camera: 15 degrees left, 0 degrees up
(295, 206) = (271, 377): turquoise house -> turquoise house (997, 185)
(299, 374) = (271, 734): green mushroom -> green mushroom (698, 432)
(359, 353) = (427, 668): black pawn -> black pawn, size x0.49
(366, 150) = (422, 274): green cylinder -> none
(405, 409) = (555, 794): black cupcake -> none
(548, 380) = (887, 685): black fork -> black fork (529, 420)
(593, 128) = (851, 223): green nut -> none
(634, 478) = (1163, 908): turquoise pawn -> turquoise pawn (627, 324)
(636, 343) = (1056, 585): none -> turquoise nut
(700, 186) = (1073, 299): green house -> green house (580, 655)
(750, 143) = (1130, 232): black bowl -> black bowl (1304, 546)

____________

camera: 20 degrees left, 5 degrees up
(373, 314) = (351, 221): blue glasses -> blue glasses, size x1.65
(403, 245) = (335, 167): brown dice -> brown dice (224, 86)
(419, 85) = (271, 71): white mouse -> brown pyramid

____________

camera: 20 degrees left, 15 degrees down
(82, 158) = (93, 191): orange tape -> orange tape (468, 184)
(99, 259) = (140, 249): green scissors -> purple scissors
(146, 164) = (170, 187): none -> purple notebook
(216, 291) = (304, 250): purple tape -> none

____________

#### About this task
Look back at the entries above and repeat, unchanged, every line from the line holding "camera: 15 degrees left, 0 degrees up" through the line holding "(366, 150) = (422, 274): green".

#### Response area
camera: 15 degrees left, 0 degrees up
(295, 206) = (271, 377): turquoise house -> turquoise house (997, 185)
(299, 374) = (271, 734): green mushroom -> green mushroom (698, 432)
(359, 353) = (427, 668): black pawn -> black pawn, size x0.49
(366, 150) = (422, 274): green cylinder -> none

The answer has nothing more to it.